**PROBLÈME À TRAITER:**
Pourriez-vous recopier telles quelles les lignes des enregistrements, de la ligne contenant « orange cross: moved 1 px left, 1 px up » jusqu'à la ligne contenant « red cross: moved 1 px left, 3 px up », ces deux lignes comprises, en omettant les images ?

**DONNÉES FOURNIES:**
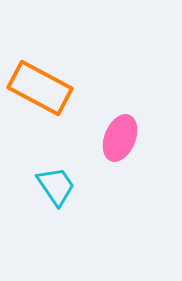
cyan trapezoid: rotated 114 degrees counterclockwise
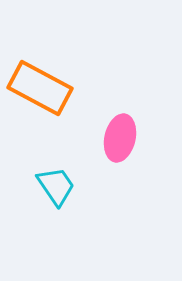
pink ellipse: rotated 9 degrees counterclockwise
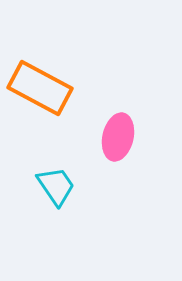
pink ellipse: moved 2 px left, 1 px up
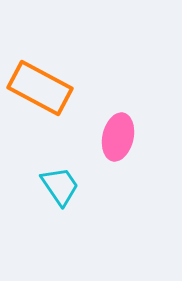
cyan trapezoid: moved 4 px right
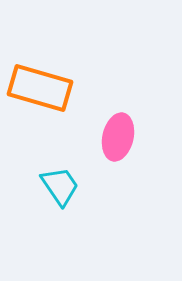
orange rectangle: rotated 12 degrees counterclockwise
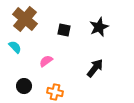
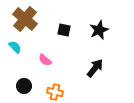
black star: moved 3 px down
pink semicircle: moved 1 px left, 1 px up; rotated 104 degrees counterclockwise
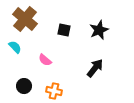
orange cross: moved 1 px left, 1 px up
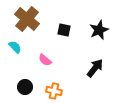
brown cross: moved 2 px right
black circle: moved 1 px right, 1 px down
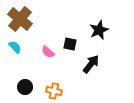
brown cross: moved 7 px left
black square: moved 6 px right, 14 px down
pink semicircle: moved 3 px right, 8 px up
black arrow: moved 4 px left, 4 px up
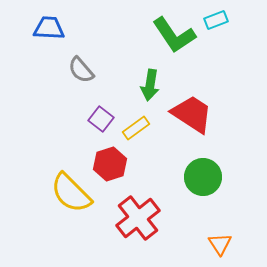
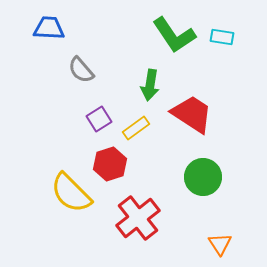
cyan rectangle: moved 6 px right, 17 px down; rotated 30 degrees clockwise
purple square: moved 2 px left; rotated 20 degrees clockwise
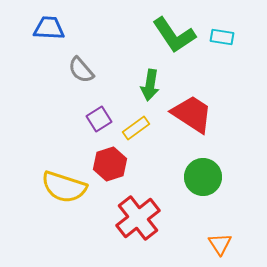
yellow semicircle: moved 7 px left, 6 px up; rotated 27 degrees counterclockwise
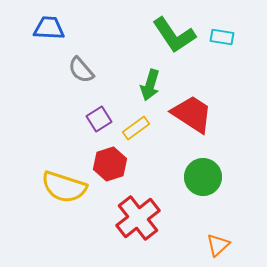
green arrow: rotated 8 degrees clockwise
orange triangle: moved 2 px left, 1 px down; rotated 20 degrees clockwise
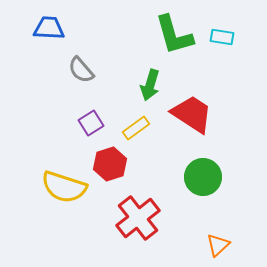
green L-shape: rotated 18 degrees clockwise
purple square: moved 8 px left, 4 px down
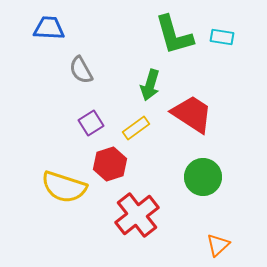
gray semicircle: rotated 12 degrees clockwise
red cross: moved 1 px left, 3 px up
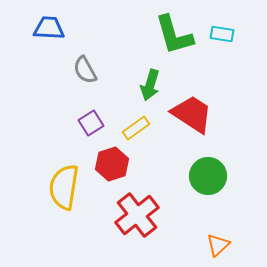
cyan rectangle: moved 3 px up
gray semicircle: moved 4 px right
red hexagon: moved 2 px right
green circle: moved 5 px right, 1 px up
yellow semicircle: rotated 81 degrees clockwise
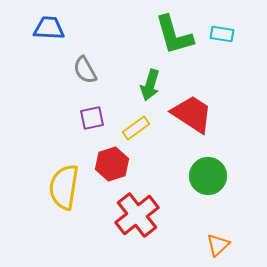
purple square: moved 1 px right, 5 px up; rotated 20 degrees clockwise
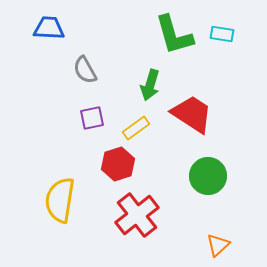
red hexagon: moved 6 px right
yellow semicircle: moved 4 px left, 13 px down
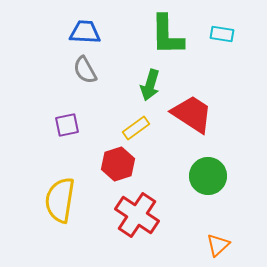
blue trapezoid: moved 36 px right, 4 px down
green L-shape: moved 7 px left; rotated 15 degrees clockwise
purple square: moved 25 px left, 7 px down
red cross: rotated 18 degrees counterclockwise
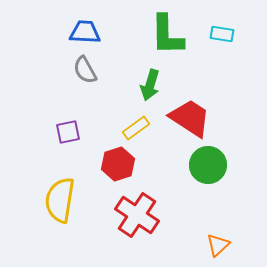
red trapezoid: moved 2 px left, 4 px down
purple square: moved 1 px right, 7 px down
green circle: moved 11 px up
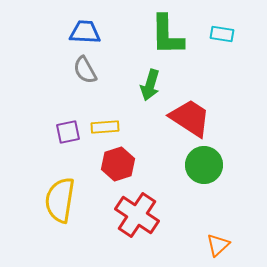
yellow rectangle: moved 31 px left, 1 px up; rotated 32 degrees clockwise
green circle: moved 4 px left
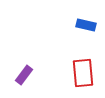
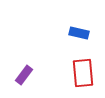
blue rectangle: moved 7 px left, 8 px down
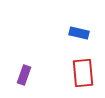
purple rectangle: rotated 18 degrees counterclockwise
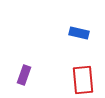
red rectangle: moved 7 px down
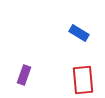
blue rectangle: rotated 18 degrees clockwise
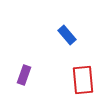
blue rectangle: moved 12 px left, 2 px down; rotated 18 degrees clockwise
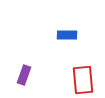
blue rectangle: rotated 48 degrees counterclockwise
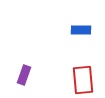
blue rectangle: moved 14 px right, 5 px up
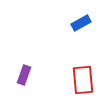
blue rectangle: moved 7 px up; rotated 30 degrees counterclockwise
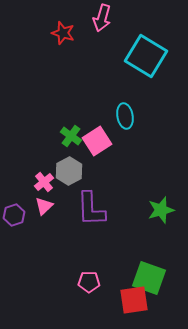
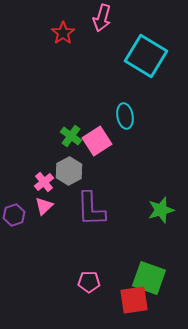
red star: rotated 20 degrees clockwise
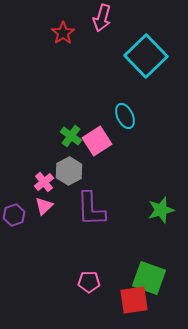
cyan square: rotated 15 degrees clockwise
cyan ellipse: rotated 15 degrees counterclockwise
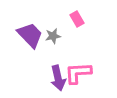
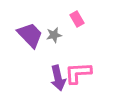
gray star: moved 1 px right, 1 px up
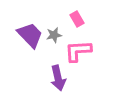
pink L-shape: moved 22 px up
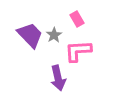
gray star: rotated 21 degrees counterclockwise
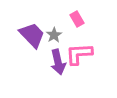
purple trapezoid: moved 2 px right
pink L-shape: moved 1 px right, 3 px down
purple arrow: moved 16 px up
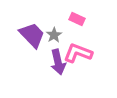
pink rectangle: rotated 35 degrees counterclockwise
pink L-shape: moved 1 px left, 1 px up; rotated 24 degrees clockwise
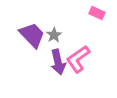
pink rectangle: moved 20 px right, 6 px up
pink L-shape: moved 6 px down; rotated 56 degrees counterclockwise
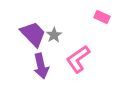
pink rectangle: moved 5 px right, 4 px down
purple trapezoid: moved 1 px right, 1 px up
purple arrow: moved 17 px left, 4 px down
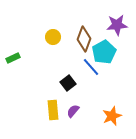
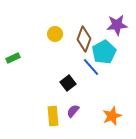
yellow circle: moved 2 px right, 3 px up
yellow rectangle: moved 6 px down
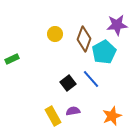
green rectangle: moved 1 px left, 1 px down
blue line: moved 12 px down
purple semicircle: rotated 40 degrees clockwise
yellow rectangle: rotated 24 degrees counterclockwise
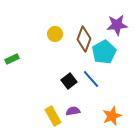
black square: moved 1 px right, 2 px up
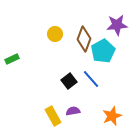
cyan pentagon: moved 1 px left, 1 px up
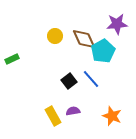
purple star: moved 1 px up
yellow circle: moved 2 px down
brown diamond: rotated 45 degrees counterclockwise
orange star: rotated 30 degrees counterclockwise
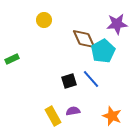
yellow circle: moved 11 px left, 16 px up
black square: rotated 21 degrees clockwise
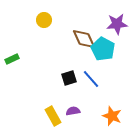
cyan pentagon: moved 2 px up; rotated 15 degrees counterclockwise
black square: moved 3 px up
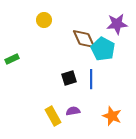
blue line: rotated 42 degrees clockwise
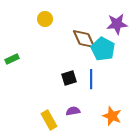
yellow circle: moved 1 px right, 1 px up
yellow rectangle: moved 4 px left, 4 px down
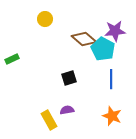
purple star: moved 2 px left, 7 px down
brown diamond: rotated 25 degrees counterclockwise
blue line: moved 20 px right
purple semicircle: moved 6 px left, 1 px up
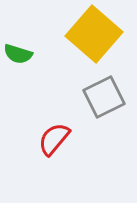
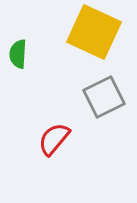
yellow square: moved 2 px up; rotated 16 degrees counterclockwise
green semicircle: rotated 76 degrees clockwise
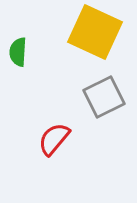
yellow square: moved 1 px right
green semicircle: moved 2 px up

**SOLUTION PROPOSÉE:**
orange cross: moved 1 px left, 1 px up
brown cross: moved 2 px right
black circle: moved 1 px right, 1 px down
brown cross: moved 7 px left
black square: moved 6 px right, 14 px down
pink semicircle: moved 3 px right, 8 px up
black arrow: moved 4 px left, 4 px up
cyan rectangle: moved 6 px right, 17 px down; rotated 30 degrees clockwise
purple square: moved 2 px left; rotated 20 degrees clockwise
yellow semicircle: moved 7 px left, 6 px up; rotated 27 degrees counterclockwise
green arrow: rotated 8 degrees clockwise
orange triangle: moved 2 px left, 1 px down; rotated 20 degrees clockwise
green L-shape: rotated 18 degrees clockwise
purple square: moved 8 px left, 4 px down
gray semicircle: rotated 12 degrees clockwise
red cross: moved 1 px left, 3 px up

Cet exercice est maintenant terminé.